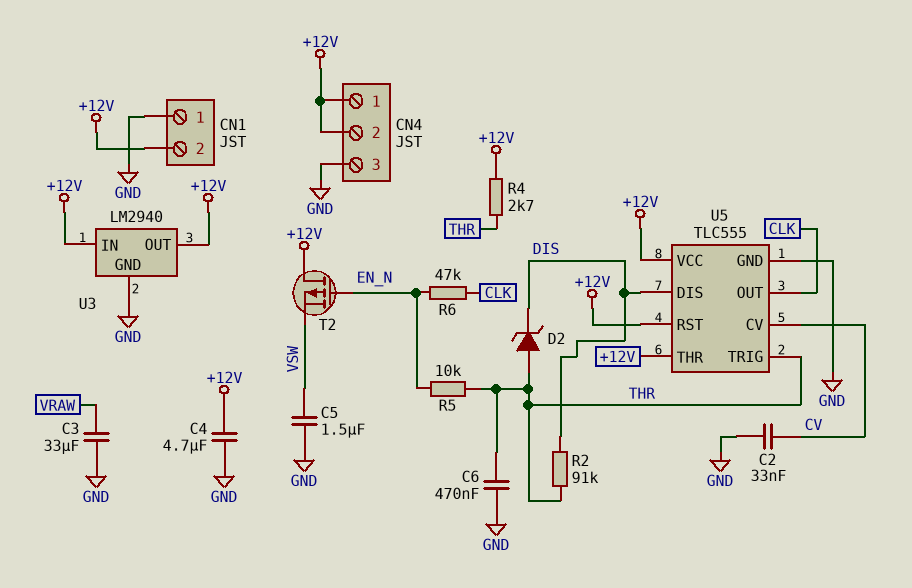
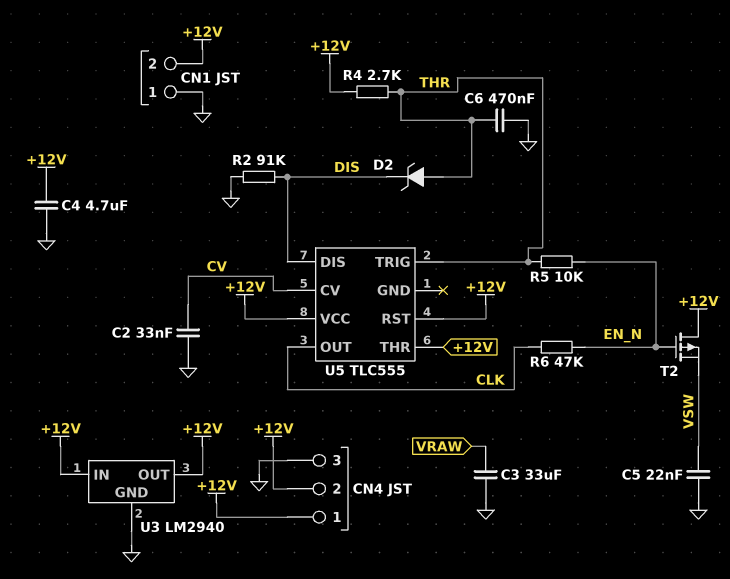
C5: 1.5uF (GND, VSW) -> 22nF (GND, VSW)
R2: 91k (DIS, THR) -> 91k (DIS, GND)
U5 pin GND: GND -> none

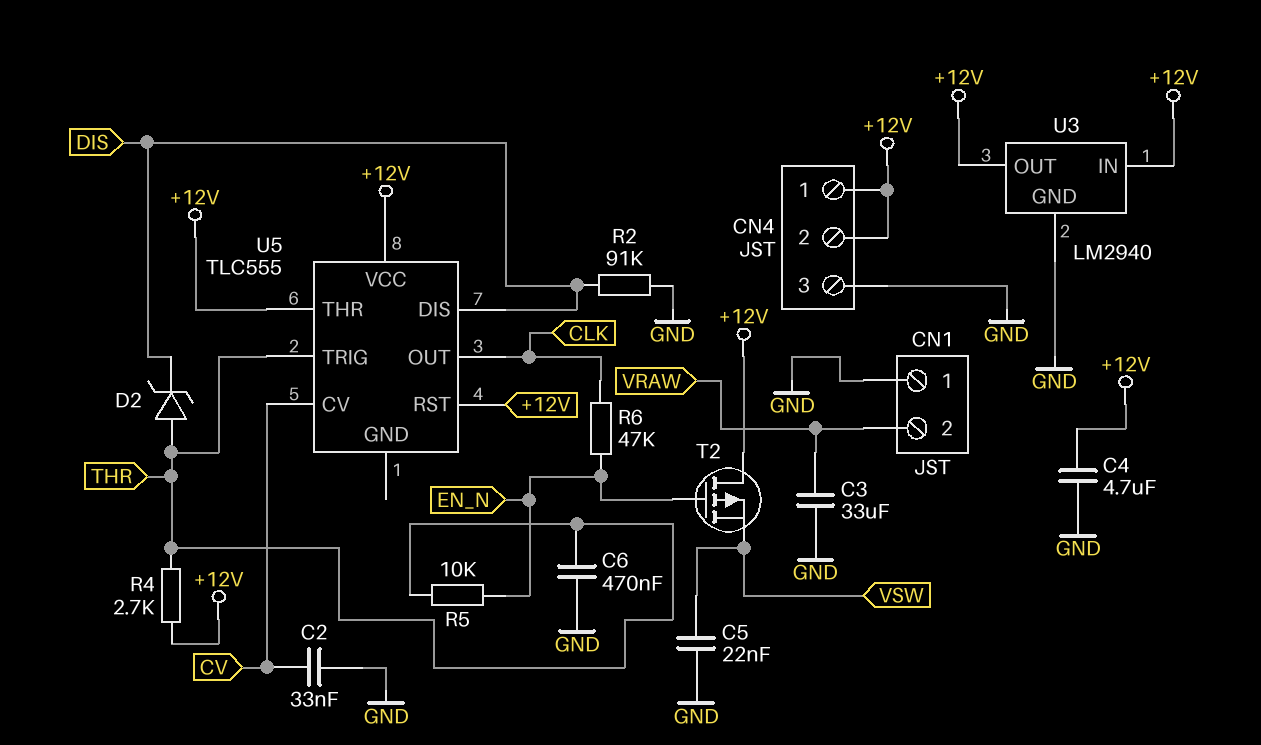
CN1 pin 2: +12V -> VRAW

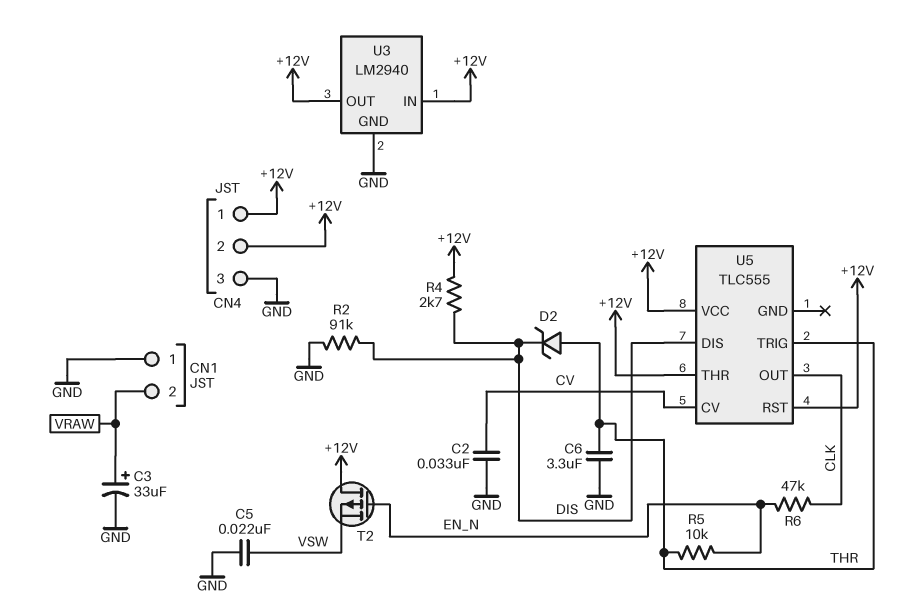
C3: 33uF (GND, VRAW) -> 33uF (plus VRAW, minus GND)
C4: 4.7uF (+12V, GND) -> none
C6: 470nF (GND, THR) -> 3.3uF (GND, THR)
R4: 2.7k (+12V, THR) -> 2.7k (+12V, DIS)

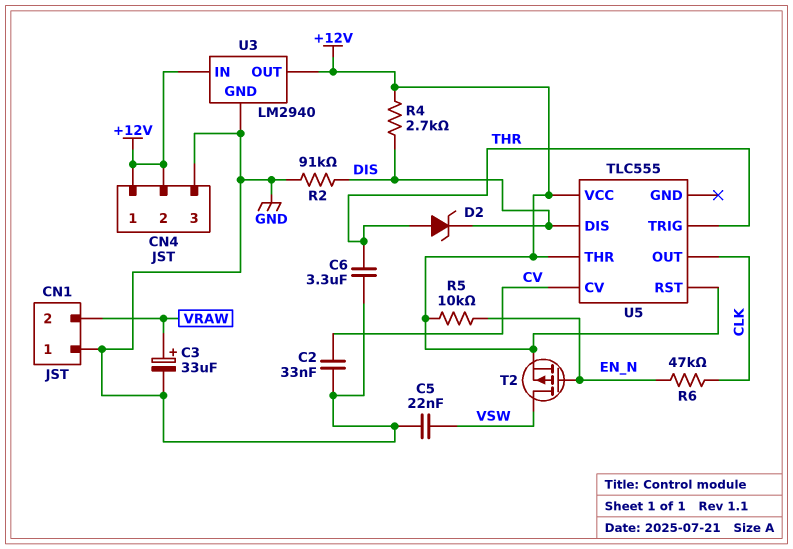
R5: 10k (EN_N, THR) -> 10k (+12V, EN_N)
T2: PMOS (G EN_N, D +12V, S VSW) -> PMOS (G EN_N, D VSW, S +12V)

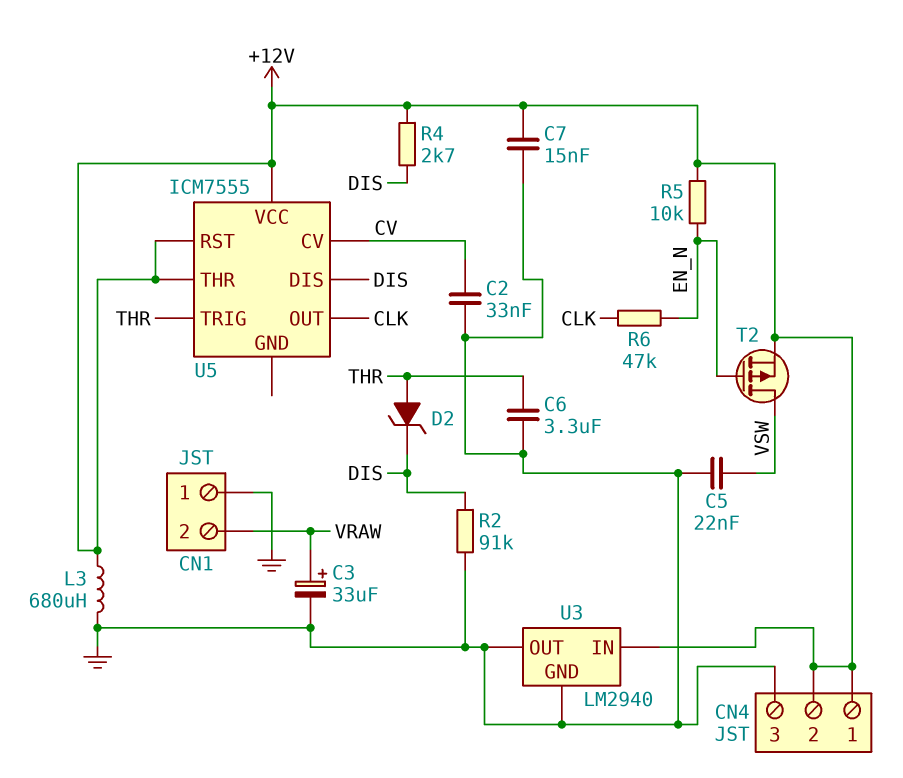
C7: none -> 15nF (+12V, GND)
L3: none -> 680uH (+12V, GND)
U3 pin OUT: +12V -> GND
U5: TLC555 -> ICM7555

ASSIGNMENT> Please restate word for word only the lines running from the line that contains "L3: none -> 680uH (+12V, GND)" to the final line of the listing above.

ANSWER SECTION>
L3: none -> 680uH (+12V, GND)
U3 pin OUT: +12V -> GND
U5: TLC555 -> ICM7555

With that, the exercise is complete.